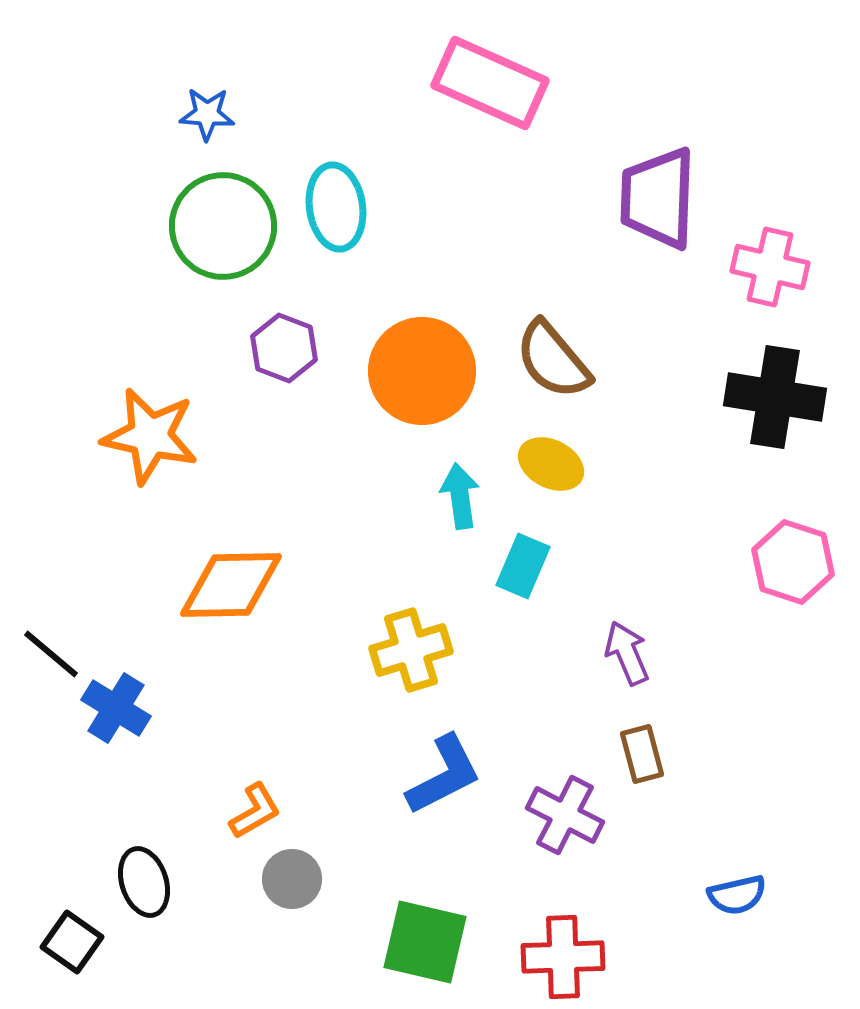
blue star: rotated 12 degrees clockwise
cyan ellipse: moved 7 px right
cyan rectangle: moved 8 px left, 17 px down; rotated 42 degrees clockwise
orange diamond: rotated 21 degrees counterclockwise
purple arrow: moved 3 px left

→ **JOB**
Repeat the lines from every item, but switch each "moved" to "shifted" and keep everything else unchanged. Leave the pictures out of your answer.

→ **OUTPUT**
blue star: rotated 12 degrees clockwise
cyan ellipse: shifted 7 px right
cyan rectangle: shifted 8 px left, 17 px down; rotated 42 degrees clockwise
orange diamond: rotated 21 degrees counterclockwise
purple arrow: shifted 3 px left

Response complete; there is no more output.